◆ Set exercise: Copy the lines of the records below word for word, starting at the line that contains "blue triangle: moved 7 px left, 3 px up" and ending at the line that contains "green trapezoid: rotated", both included. Omit the pictures from your copy.

◆ Dataset content:
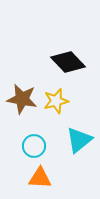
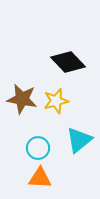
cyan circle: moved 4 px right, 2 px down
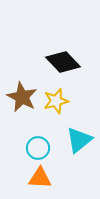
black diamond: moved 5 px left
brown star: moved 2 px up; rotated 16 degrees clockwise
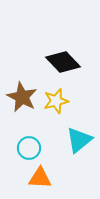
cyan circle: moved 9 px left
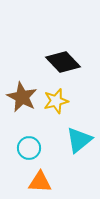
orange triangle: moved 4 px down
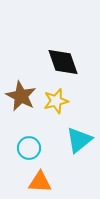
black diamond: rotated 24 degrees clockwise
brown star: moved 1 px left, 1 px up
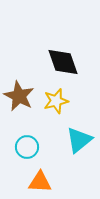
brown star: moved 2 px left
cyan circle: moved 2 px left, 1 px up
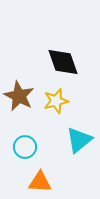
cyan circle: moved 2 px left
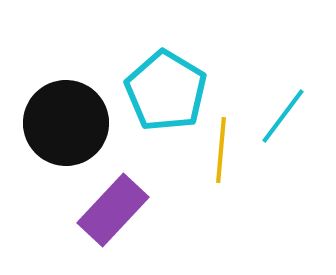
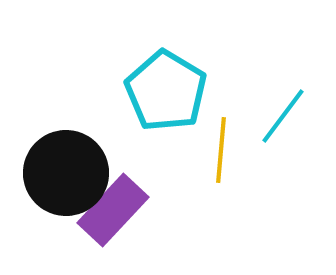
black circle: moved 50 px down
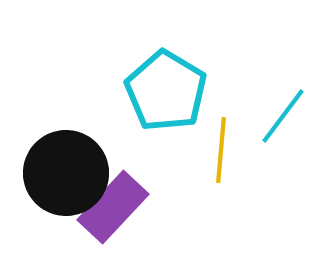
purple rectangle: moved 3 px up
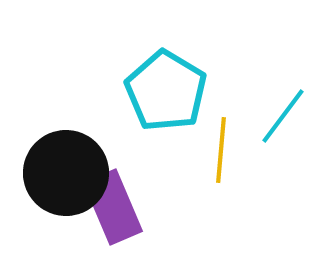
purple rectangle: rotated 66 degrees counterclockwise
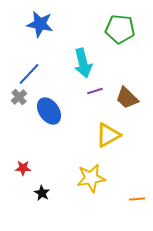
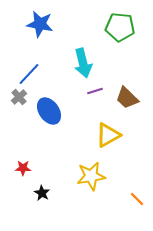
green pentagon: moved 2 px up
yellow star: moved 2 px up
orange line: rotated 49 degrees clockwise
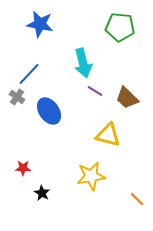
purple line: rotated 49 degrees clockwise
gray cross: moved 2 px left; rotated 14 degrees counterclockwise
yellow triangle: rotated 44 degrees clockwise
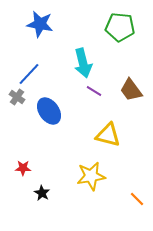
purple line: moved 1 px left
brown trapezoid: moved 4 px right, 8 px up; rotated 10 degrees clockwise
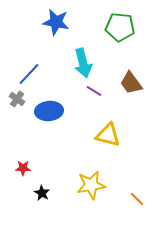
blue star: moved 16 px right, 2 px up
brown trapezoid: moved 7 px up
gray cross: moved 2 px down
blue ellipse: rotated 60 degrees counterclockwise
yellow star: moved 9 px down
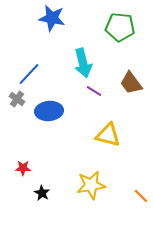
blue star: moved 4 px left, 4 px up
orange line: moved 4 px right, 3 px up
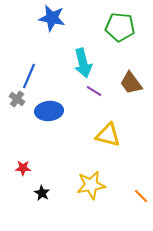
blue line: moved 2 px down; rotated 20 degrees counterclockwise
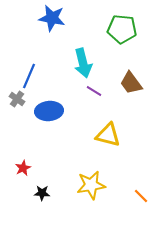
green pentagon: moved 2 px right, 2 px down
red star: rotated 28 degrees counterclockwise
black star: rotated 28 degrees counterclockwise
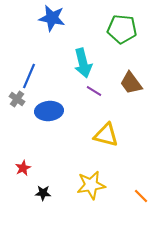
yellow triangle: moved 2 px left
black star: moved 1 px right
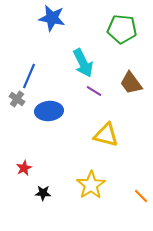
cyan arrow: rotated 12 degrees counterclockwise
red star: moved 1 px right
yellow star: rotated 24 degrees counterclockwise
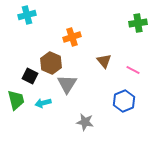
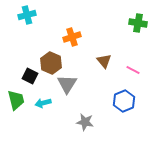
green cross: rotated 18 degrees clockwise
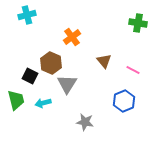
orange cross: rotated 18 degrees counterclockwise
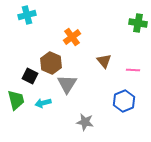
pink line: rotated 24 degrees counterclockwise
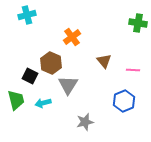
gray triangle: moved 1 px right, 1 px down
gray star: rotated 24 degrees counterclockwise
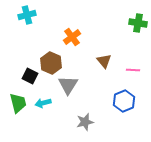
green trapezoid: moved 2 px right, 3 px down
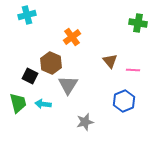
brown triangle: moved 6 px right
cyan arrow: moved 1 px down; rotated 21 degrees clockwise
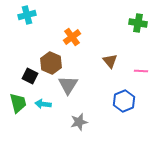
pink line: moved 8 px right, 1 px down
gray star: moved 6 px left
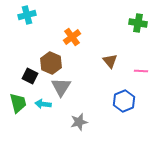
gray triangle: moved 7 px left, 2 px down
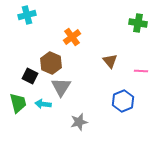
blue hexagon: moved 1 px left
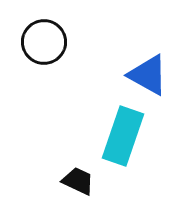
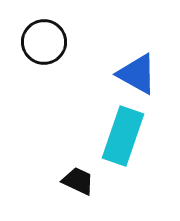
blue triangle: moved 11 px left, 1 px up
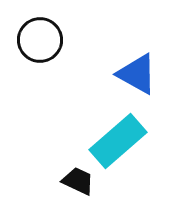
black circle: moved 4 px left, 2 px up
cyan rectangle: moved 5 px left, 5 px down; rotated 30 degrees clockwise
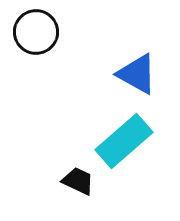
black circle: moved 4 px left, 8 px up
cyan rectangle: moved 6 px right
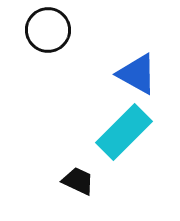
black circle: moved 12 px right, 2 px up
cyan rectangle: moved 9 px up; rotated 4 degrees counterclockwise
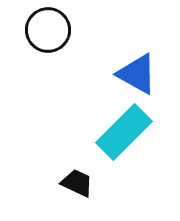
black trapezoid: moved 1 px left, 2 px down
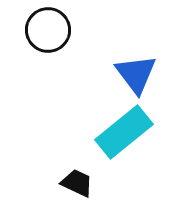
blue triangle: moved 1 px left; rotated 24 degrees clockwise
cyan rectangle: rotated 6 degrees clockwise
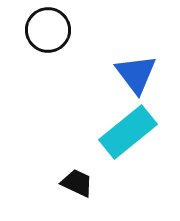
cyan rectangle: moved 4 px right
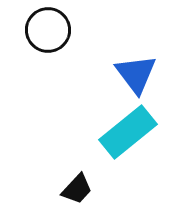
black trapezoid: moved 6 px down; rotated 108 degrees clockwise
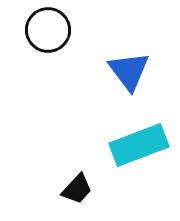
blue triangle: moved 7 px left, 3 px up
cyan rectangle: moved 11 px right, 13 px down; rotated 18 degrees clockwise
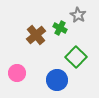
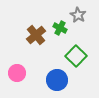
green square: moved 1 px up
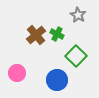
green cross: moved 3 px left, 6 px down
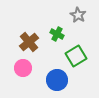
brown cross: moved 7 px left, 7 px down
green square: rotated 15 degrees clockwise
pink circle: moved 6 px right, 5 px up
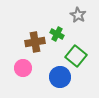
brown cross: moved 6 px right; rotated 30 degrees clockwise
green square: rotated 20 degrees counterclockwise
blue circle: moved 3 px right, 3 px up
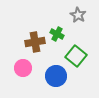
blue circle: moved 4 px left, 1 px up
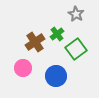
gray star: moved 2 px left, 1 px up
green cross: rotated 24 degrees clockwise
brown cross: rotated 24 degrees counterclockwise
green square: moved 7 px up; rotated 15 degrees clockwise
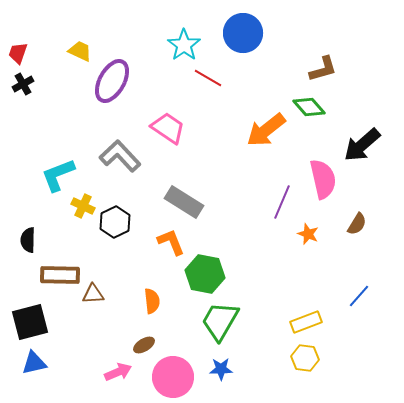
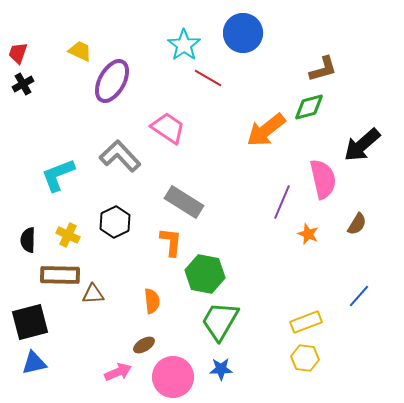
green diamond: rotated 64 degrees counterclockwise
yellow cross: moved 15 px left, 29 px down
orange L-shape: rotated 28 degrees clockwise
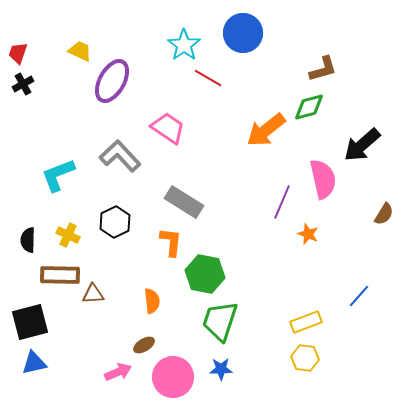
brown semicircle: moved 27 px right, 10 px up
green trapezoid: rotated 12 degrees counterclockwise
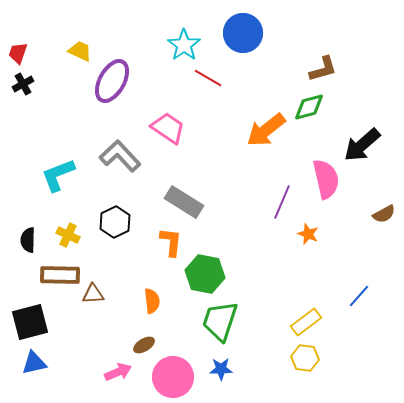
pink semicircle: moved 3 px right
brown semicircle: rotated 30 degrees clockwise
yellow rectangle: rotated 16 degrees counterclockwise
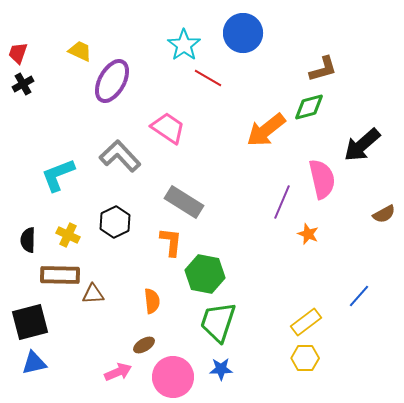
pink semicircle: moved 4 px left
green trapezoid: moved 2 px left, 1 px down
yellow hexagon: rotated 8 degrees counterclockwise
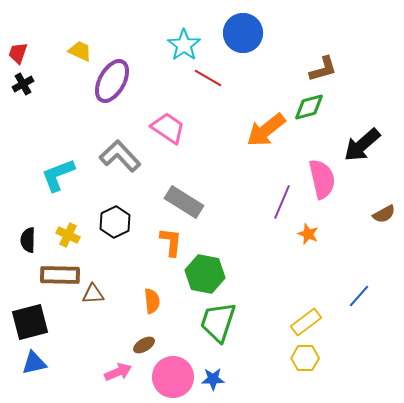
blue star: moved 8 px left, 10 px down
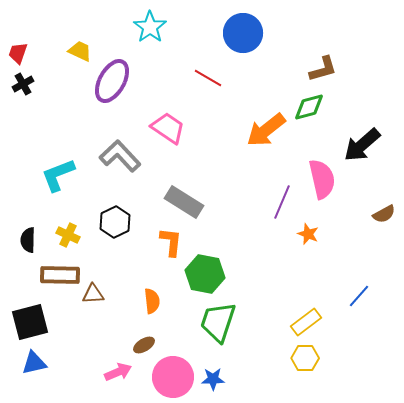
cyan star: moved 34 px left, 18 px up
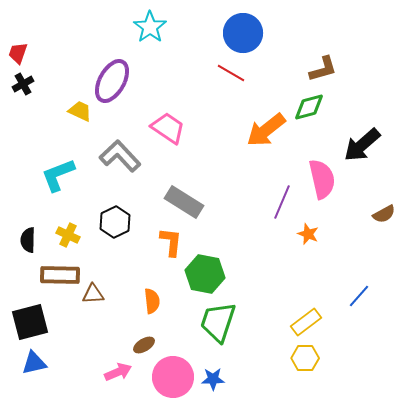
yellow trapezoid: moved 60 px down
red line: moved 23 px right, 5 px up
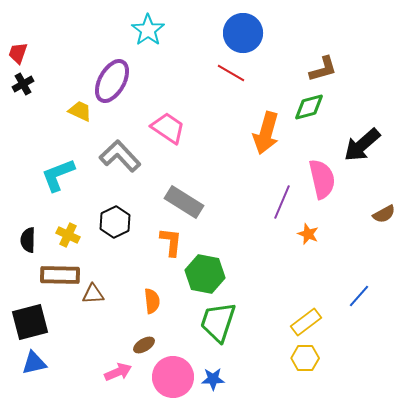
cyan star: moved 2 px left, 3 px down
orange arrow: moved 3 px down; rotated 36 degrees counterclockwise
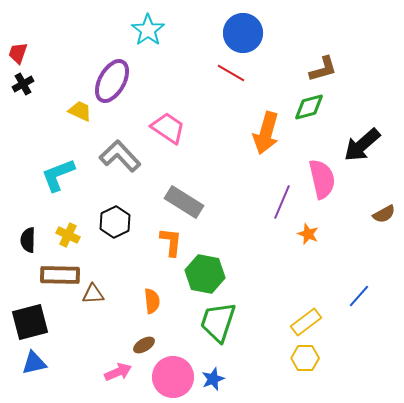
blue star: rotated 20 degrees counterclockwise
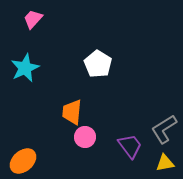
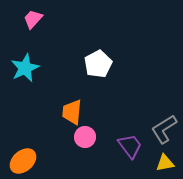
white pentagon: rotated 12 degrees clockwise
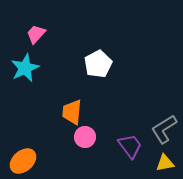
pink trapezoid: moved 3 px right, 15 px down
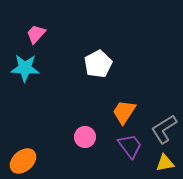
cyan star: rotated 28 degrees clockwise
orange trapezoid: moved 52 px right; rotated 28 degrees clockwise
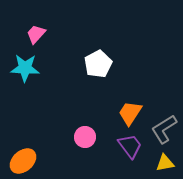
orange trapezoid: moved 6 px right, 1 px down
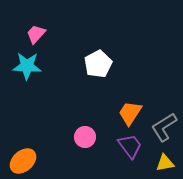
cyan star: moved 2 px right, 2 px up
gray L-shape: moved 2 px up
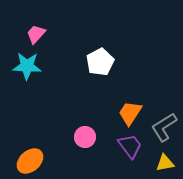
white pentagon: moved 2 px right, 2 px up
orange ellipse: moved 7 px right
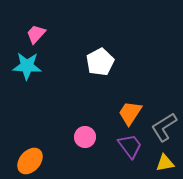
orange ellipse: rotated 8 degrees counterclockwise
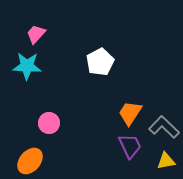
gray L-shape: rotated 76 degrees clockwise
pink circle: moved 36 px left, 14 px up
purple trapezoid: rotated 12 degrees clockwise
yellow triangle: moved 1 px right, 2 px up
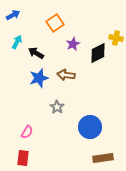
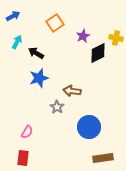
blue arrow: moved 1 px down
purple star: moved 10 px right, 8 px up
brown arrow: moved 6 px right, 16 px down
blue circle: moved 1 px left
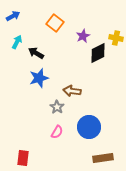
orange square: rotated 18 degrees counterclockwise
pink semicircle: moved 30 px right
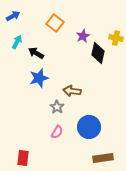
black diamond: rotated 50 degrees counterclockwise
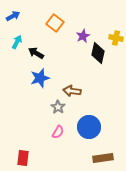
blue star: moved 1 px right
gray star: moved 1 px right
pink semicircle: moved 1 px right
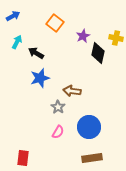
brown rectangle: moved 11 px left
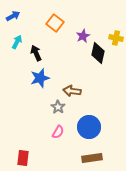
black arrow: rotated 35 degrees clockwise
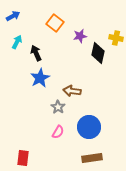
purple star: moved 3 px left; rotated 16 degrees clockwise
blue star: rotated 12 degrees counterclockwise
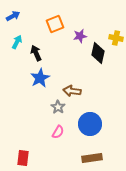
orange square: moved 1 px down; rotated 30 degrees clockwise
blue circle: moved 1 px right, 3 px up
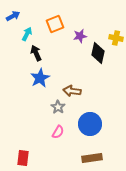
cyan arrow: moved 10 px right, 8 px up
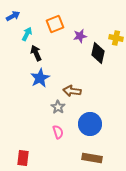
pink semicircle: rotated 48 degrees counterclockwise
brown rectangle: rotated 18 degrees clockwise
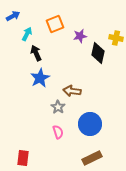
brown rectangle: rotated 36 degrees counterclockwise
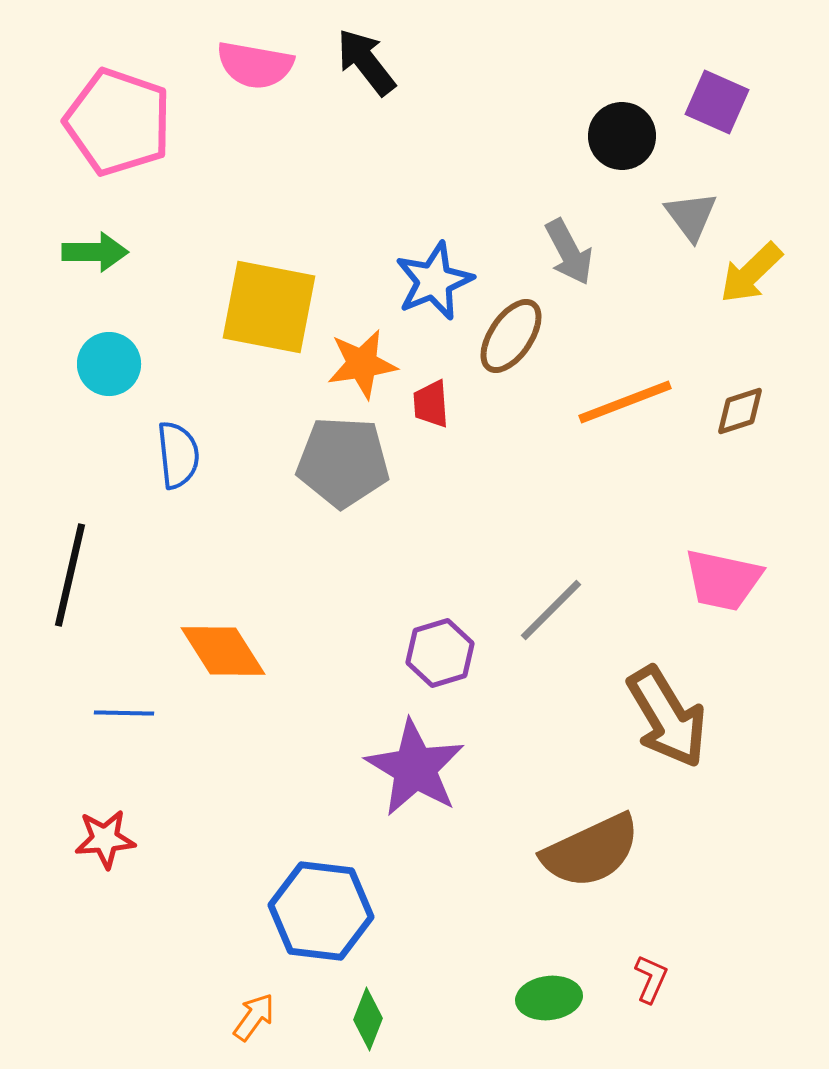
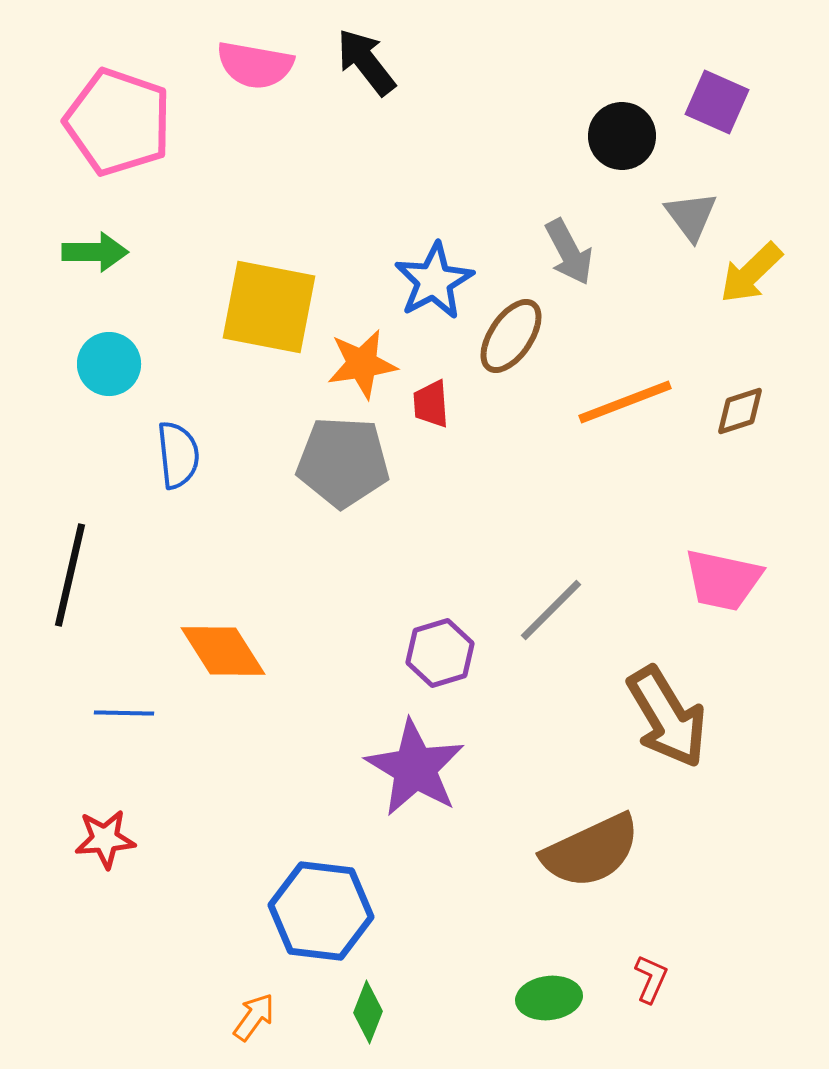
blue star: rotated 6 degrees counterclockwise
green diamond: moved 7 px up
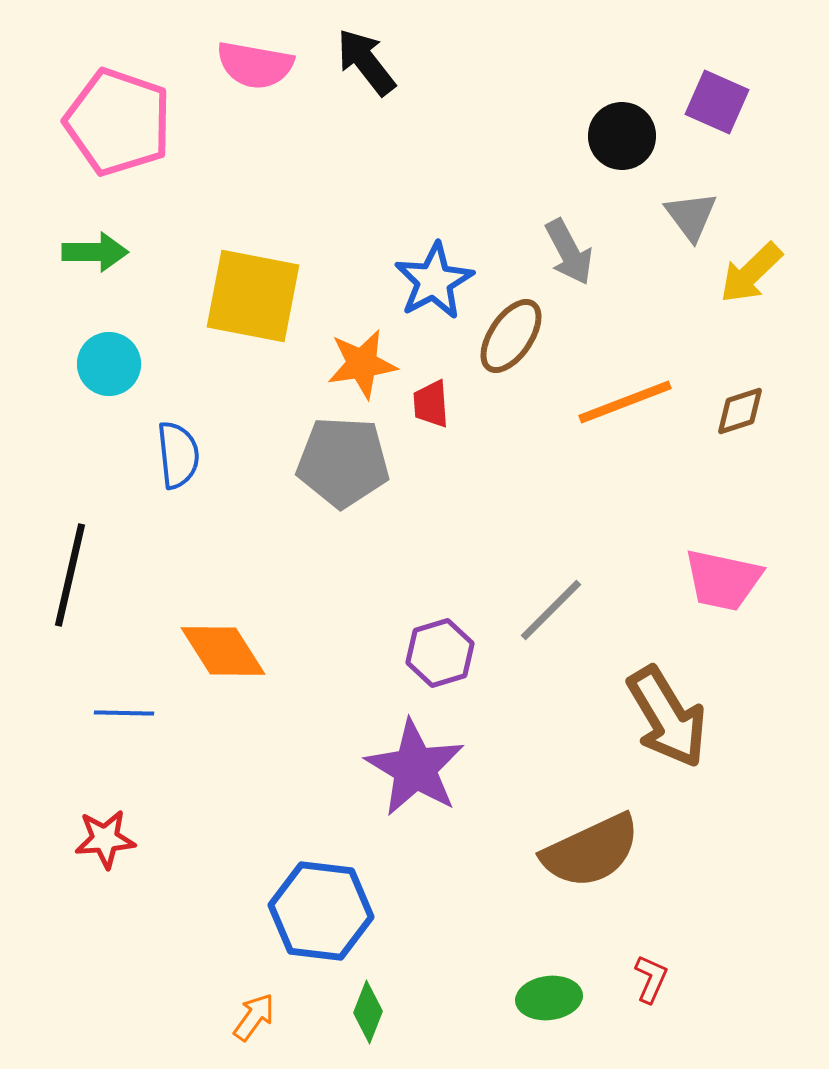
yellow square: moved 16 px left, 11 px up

◆ Expected answer:
blue triangle: moved 7 px left, 3 px up
cyan rectangle: moved 11 px right, 13 px down; rotated 18 degrees clockwise
green square: moved 1 px up
green cross: moved 3 px left, 6 px down
brown cross: moved 7 px left, 7 px down
green square: rotated 15 degrees clockwise
pink circle: moved 6 px right, 5 px up
brown cross: moved 6 px right; rotated 30 degrees clockwise
green square: rotated 20 degrees counterclockwise
blue circle: moved 3 px right, 3 px up
blue circle: moved 4 px left, 1 px up
gray star: moved 2 px left, 1 px up
green cross: rotated 24 degrees clockwise
brown cross: rotated 24 degrees counterclockwise
green square: moved 7 px up; rotated 15 degrees clockwise
green diamond: rotated 64 degrees counterclockwise
yellow cross: moved 15 px left, 29 px down
orange L-shape: rotated 28 degrees clockwise
brown semicircle: moved 27 px right, 10 px up
green trapezoid: rotated 12 degrees counterclockwise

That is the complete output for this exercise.